Pull every line with the word "yellow" out of the entries below.

··· MATERIAL PROVIDED ···

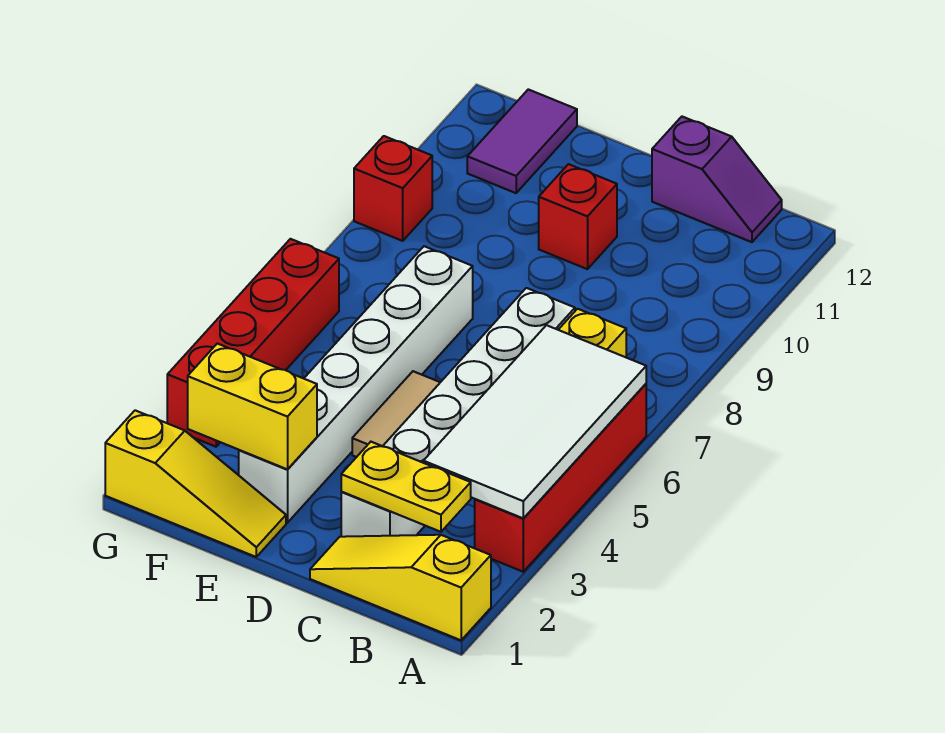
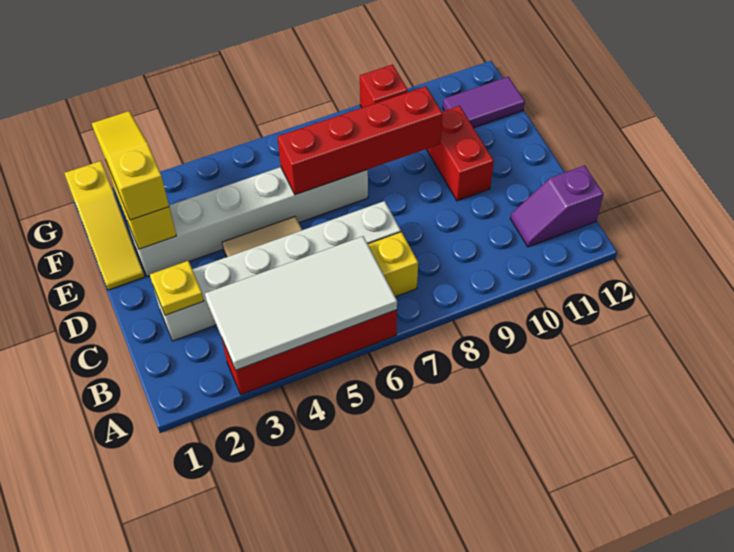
yellow slope A1:C1 level 1 top A -> yellow slope E2:G2 level 3 top E
yellow plate B2:C2 level 2 -> yellow plate C2 level 2
purple slope B12:C12 level 1 top C -> purple slope B11:B12 level 1 top 12
red brick D10 level 1 -> red brick D10:E10 level 1
red brick G3:G6 level 1 -> red brick E6:E9 level 2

···

REPLY TO THE TASK:
yellow slope A1:C1 level 1 top A -> yellow slope E2:G2 level 3 top E
yellow plate B2:C2 level 2 -> yellow plate C2 level 2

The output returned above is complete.